Closed vertex rings
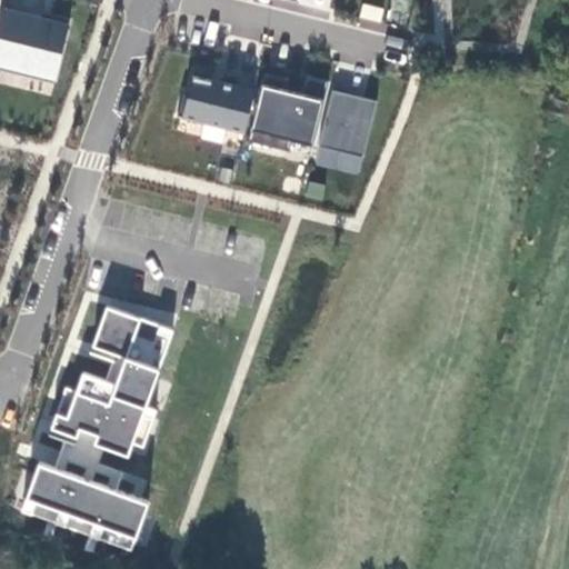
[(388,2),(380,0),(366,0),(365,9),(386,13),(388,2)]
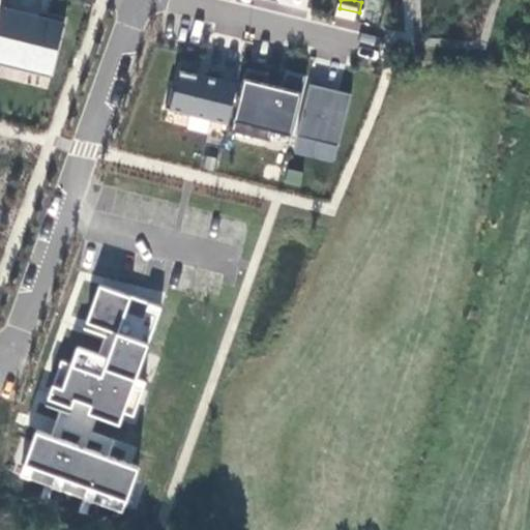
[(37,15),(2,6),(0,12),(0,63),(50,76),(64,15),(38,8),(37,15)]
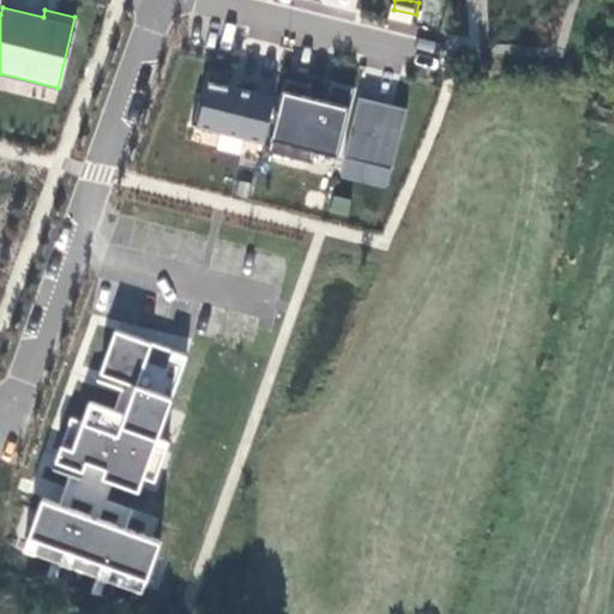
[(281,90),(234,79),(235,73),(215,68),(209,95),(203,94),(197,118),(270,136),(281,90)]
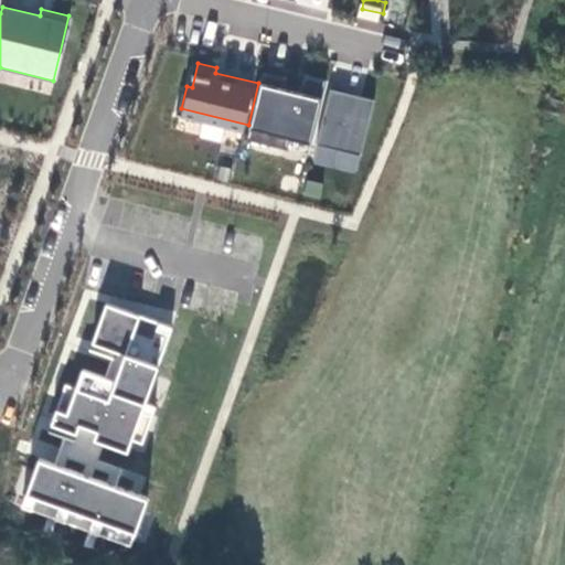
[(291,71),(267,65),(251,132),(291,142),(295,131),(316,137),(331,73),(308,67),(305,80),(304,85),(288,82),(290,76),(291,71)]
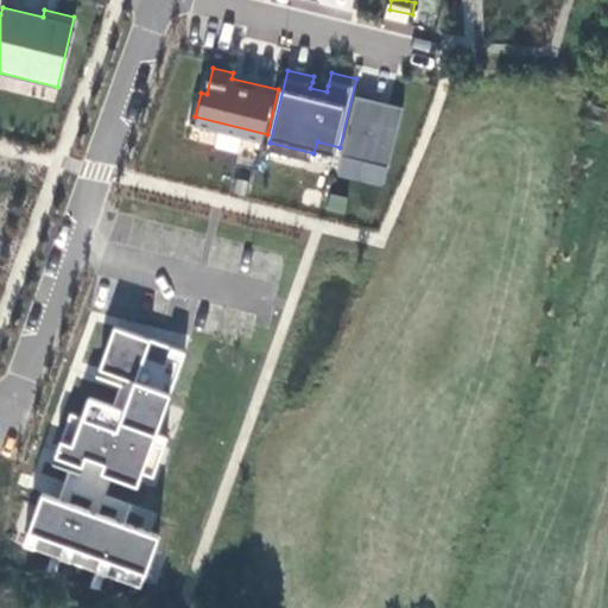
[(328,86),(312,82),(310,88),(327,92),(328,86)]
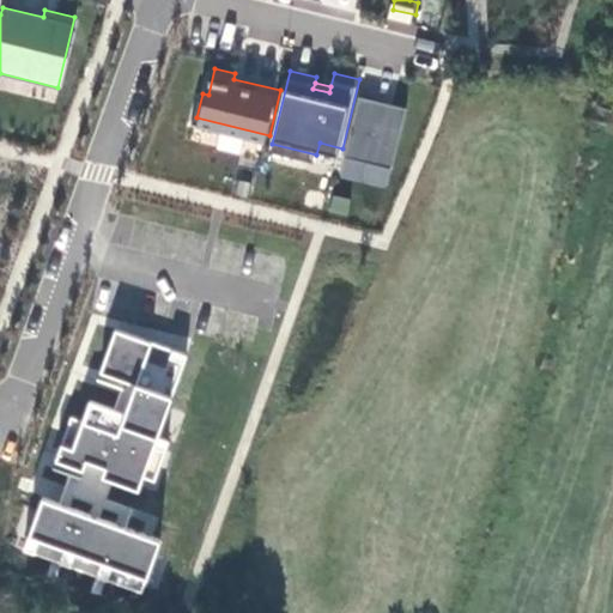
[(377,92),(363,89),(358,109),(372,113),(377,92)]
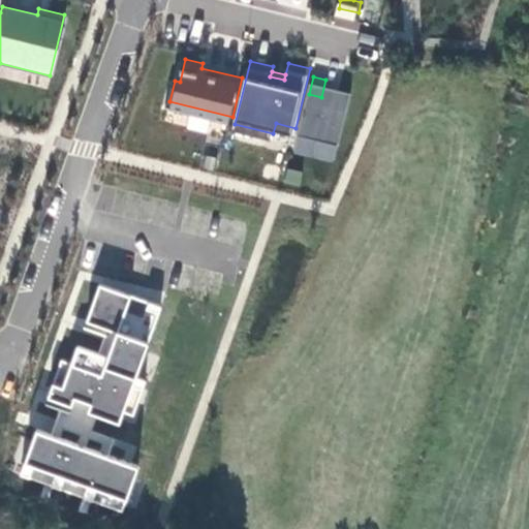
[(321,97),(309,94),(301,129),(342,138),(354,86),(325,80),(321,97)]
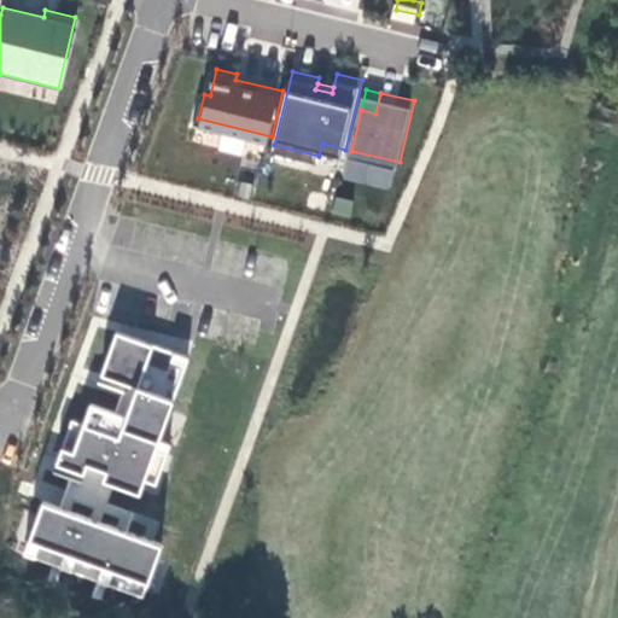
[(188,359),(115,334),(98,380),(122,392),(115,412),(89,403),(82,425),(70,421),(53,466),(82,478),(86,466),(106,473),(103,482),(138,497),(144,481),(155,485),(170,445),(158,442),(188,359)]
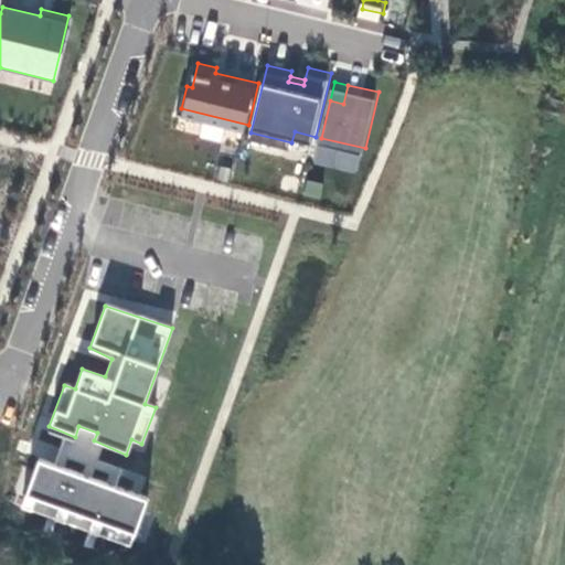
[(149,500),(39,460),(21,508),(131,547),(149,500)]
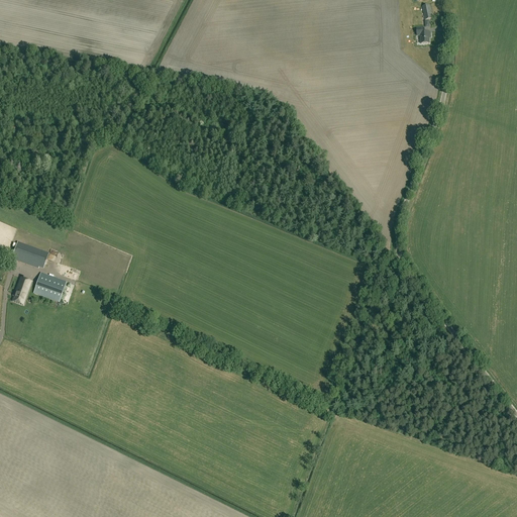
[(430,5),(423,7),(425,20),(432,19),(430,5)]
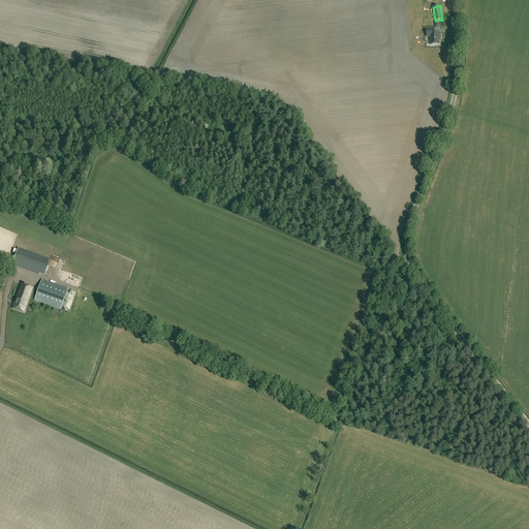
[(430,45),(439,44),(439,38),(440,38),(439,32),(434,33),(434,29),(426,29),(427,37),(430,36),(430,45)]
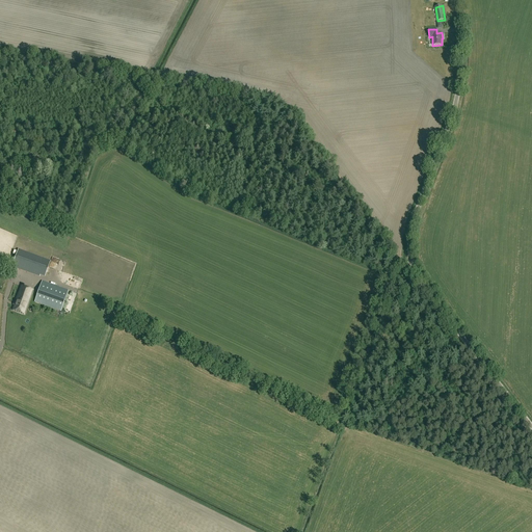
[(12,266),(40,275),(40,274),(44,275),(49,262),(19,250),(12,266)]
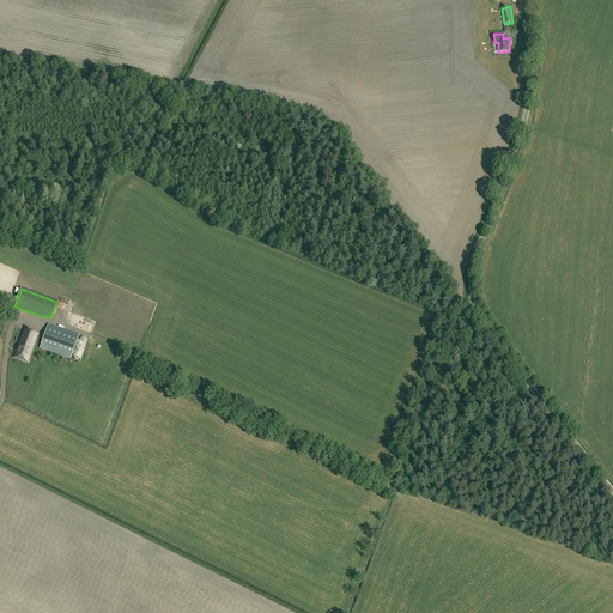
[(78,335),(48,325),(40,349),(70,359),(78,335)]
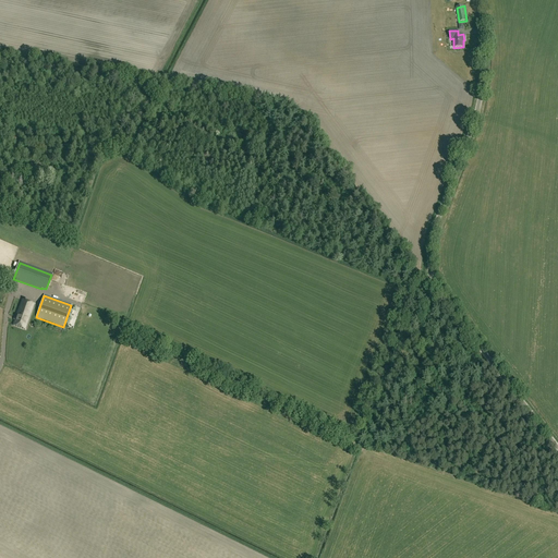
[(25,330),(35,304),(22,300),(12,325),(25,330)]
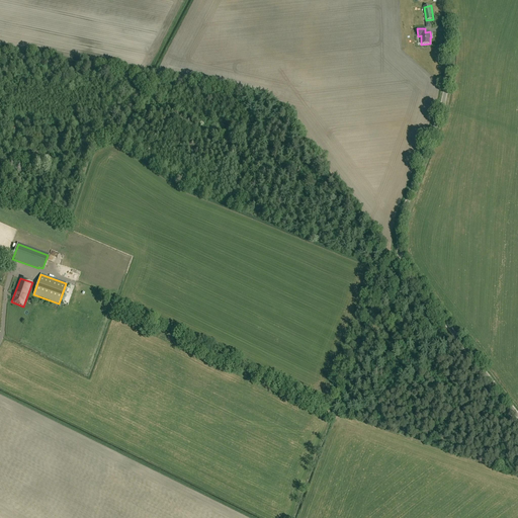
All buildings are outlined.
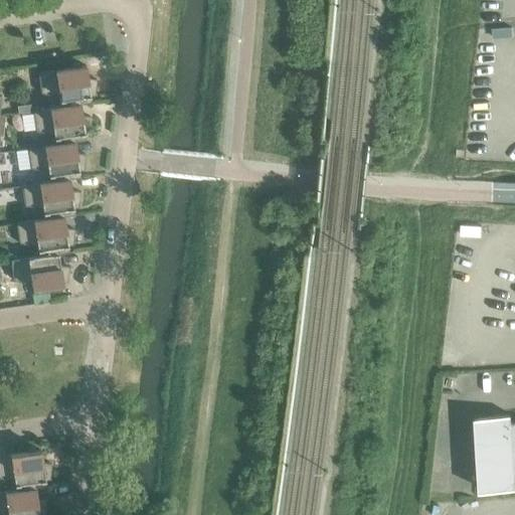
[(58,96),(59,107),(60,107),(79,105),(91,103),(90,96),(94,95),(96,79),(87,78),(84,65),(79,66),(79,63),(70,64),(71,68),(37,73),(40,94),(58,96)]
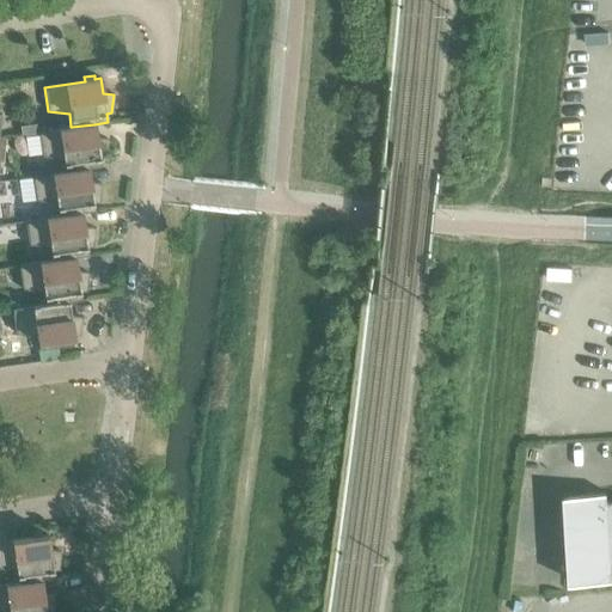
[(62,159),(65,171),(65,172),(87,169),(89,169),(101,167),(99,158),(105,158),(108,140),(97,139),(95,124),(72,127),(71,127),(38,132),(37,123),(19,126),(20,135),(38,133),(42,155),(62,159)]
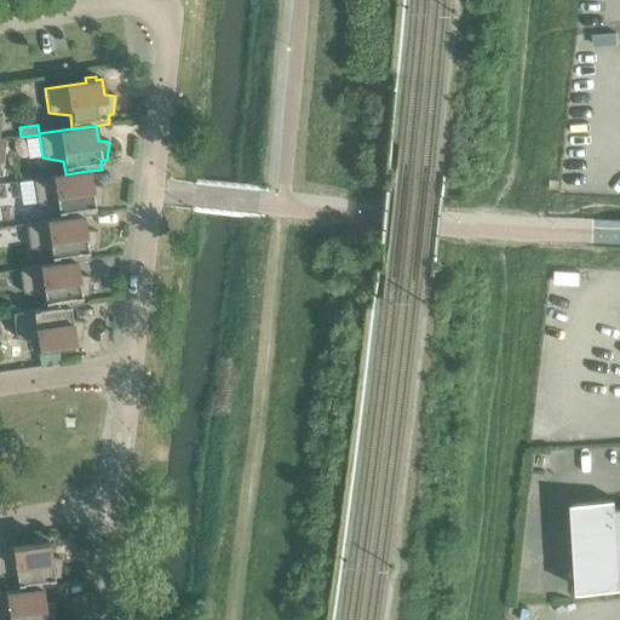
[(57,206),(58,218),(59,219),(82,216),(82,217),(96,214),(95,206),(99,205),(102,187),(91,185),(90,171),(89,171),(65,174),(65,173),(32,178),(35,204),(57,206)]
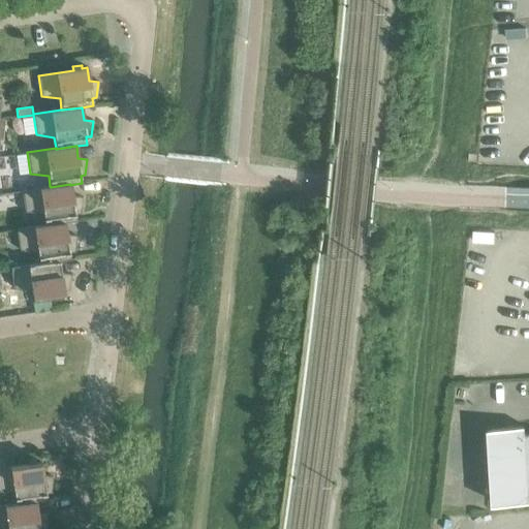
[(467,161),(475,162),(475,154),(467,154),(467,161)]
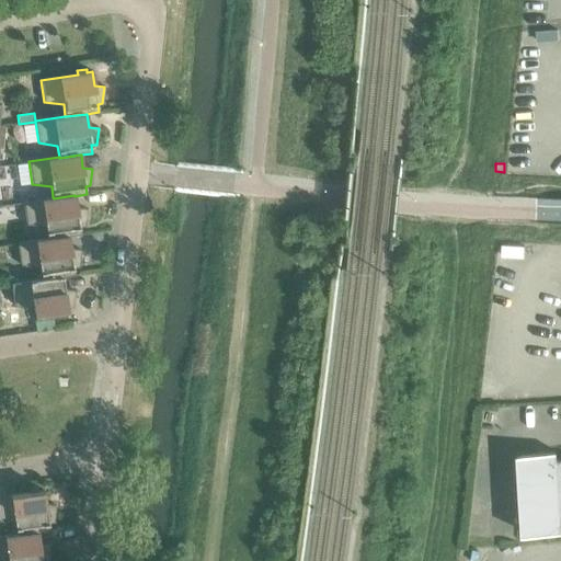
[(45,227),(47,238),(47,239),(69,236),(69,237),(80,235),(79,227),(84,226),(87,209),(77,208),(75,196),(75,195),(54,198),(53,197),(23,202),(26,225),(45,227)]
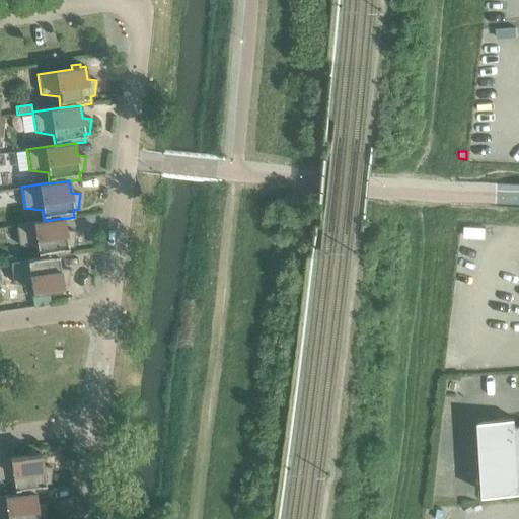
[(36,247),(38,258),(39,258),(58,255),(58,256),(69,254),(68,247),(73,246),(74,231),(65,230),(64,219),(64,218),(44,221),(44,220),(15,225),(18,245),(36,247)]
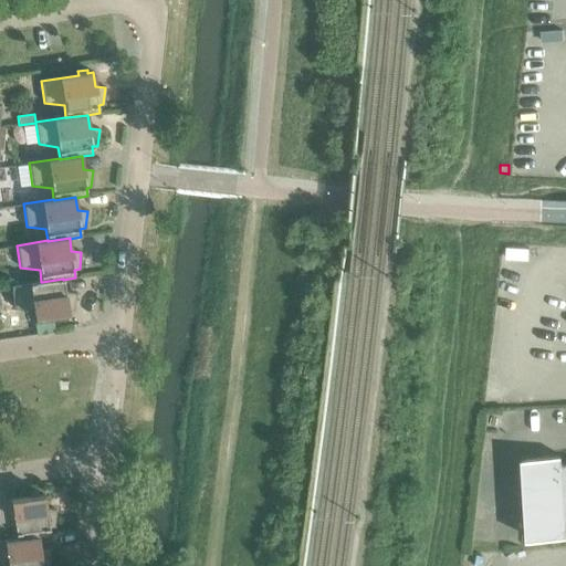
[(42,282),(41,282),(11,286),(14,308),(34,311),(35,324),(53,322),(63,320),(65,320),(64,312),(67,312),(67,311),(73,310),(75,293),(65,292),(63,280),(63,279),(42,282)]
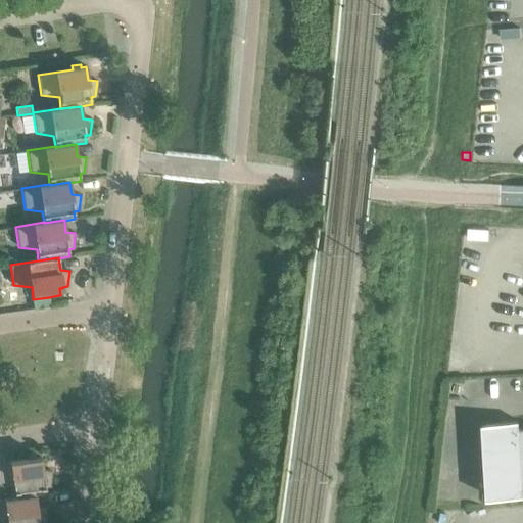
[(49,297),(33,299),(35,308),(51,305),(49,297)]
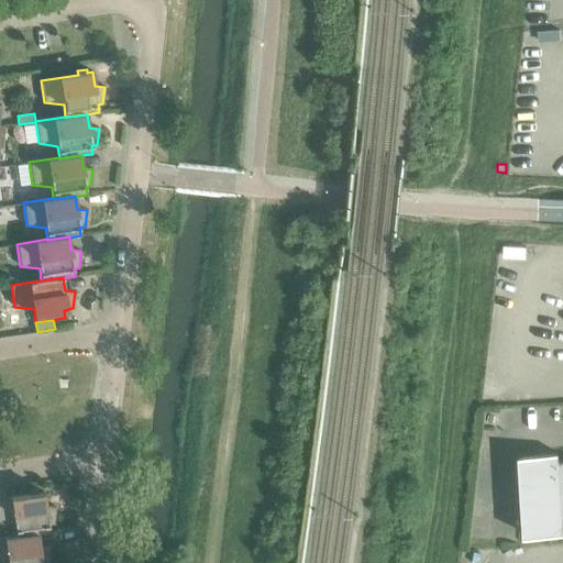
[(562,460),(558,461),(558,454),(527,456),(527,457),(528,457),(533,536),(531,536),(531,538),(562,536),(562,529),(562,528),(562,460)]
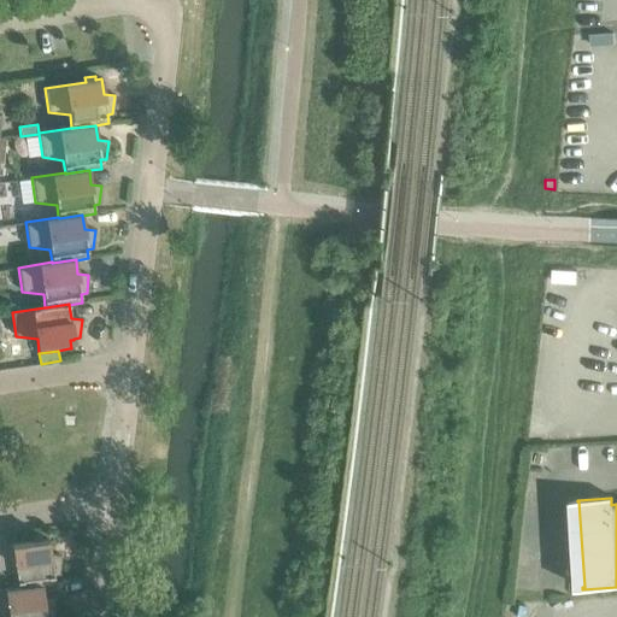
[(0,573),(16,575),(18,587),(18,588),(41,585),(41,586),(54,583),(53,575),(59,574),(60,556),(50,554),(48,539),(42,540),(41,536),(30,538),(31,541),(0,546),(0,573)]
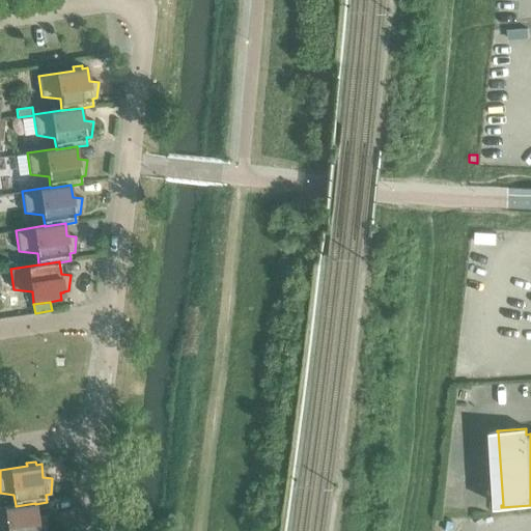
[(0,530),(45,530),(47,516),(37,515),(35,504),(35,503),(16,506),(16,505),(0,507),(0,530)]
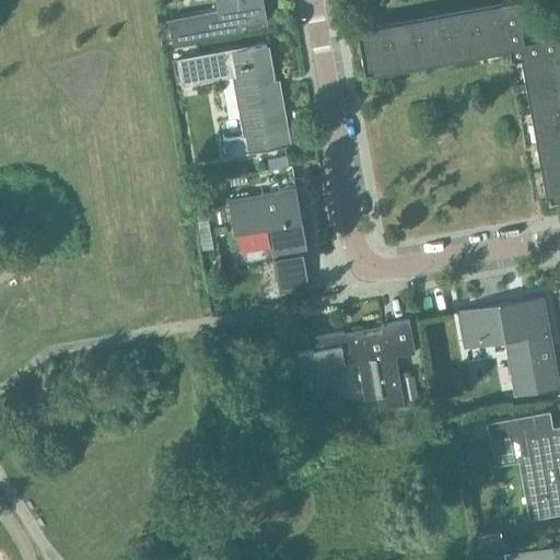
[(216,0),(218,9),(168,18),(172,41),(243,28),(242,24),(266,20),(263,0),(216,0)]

Exercise prompt
Your answer must be an exact copy of the lines from the start of the entries through the line with "[(467,161),(475,162),(475,154),(467,154),(467,161)]", with no pictures.

Expected answer
[(388,2),(380,0),(366,0),(365,9),(386,13),(388,2)]
[(37,15),(2,6),(0,12),(0,63),(50,76),(64,15),(38,8),(37,15)]
[(281,90),(234,79),(235,73),(215,68),(209,95),(203,94),(197,118),(270,136),(281,90)]
[(291,71),(267,65),(251,132),(291,142),(295,131),(316,137),(331,73),(308,67),(305,80),(304,85),(288,82),(290,76),(291,71)]
[(328,86),(312,82),(310,88),(327,92),(328,86)]
[(377,92),(363,89),(358,109),(372,113),(377,92)]
[(321,97),(309,94),(301,129),(342,138),(354,86),(325,80),(321,97)]
[(188,359),(115,334),(98,380),(122,392),(115,412),(89,403),(82,425),(70,421),(53,466),(82,478),(86,466),(106,473),(103,482),(138,497),(144,481),(155,485),(170,445),(158,442),(188,359)]
[(149,500),(39,460),(21,508),(131,547),(149,500)]
[(430,5),(423,7),(425,20),(432,19),(430,5)]
[(430,45),(439,44),(439,38),(440,38),(439,32),(434,33),(434,29),(426,29),(427,37),(430,36),(430,45)]
[(12,266),(40,275),(40,274),(44,275),(49,262),(19,250),(12,266)]
[(78,335),(48,325),(40,349),(70,359),(78,335)]
[(25,330),(35,304),(22,300),(12,325),(25,330)]
All buildings are outlined.
[(58,96),(59,107),(60,107),(79,105),(91,103),(90,96),(94,95),(96,79),(87,78),(84,65),(79,66),(79,63),(70,64),(71,68),(37,73),(40,94),(58,96)]
[(62,159),(65,171),(65,172),(87,169),(89,169),(101,167),(99,158),(105,158),(108,140),(97,139),(95,124),(72,127),(71,127),(38,132),(37,123),(19,126),(20,135),(38,133),(42,155),(62,159)]
[(57,206),(58,218),(59,219),(82,216),(82,217),(96,214),(95,206),(99,205),(102,187),(91,185),(90,171),(89,171),(65,174),(65,173),(32,178),(35,204),(57,206)]
[(467,161),(475,162),(475,154),(467,154),(467,161)]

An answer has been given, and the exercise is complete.